**BRIEF:**
An image-free reproduction of the data below is needed: print it exactly.

○ ○ ○ ○ ○

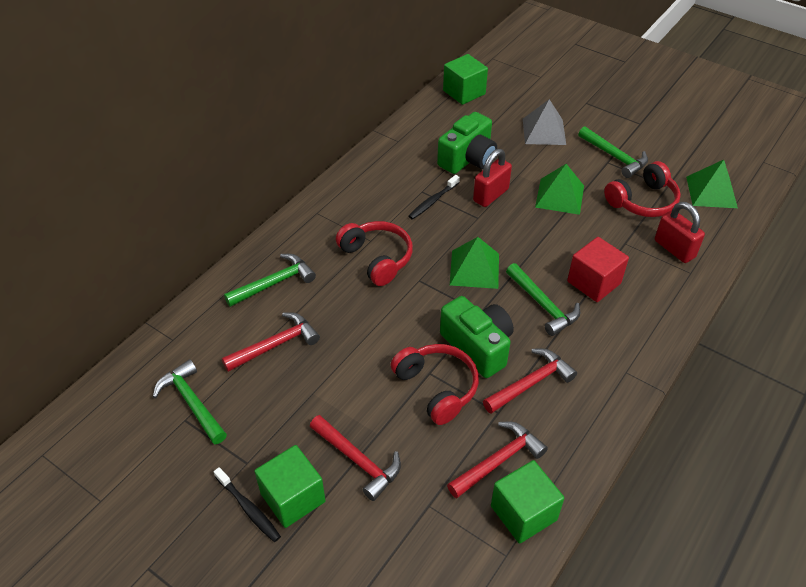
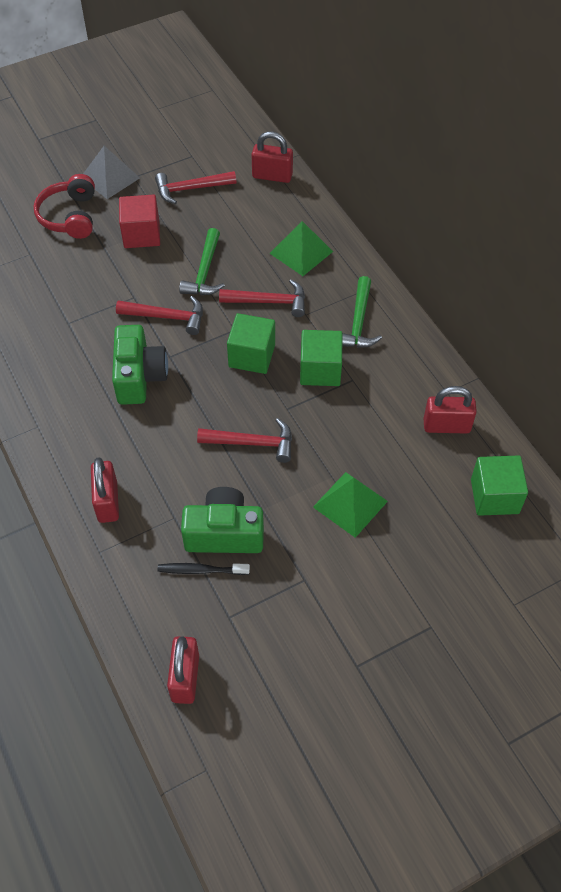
black toothbrush: 2 -> 1
green hammer: 4 -> 2
green pyramid: 3 -> 2
red headphones: 3 -> 1
red padlock: 2 -> 4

○ ○ ○ ○ ○

**EXPECTED ANSWER:**
black toothbrush: 2 -> 1
green hammer: 4 -> 2
green pyramid: 3 -> 2
red headphones: 3 -> 1
red padlock: 2 -> 4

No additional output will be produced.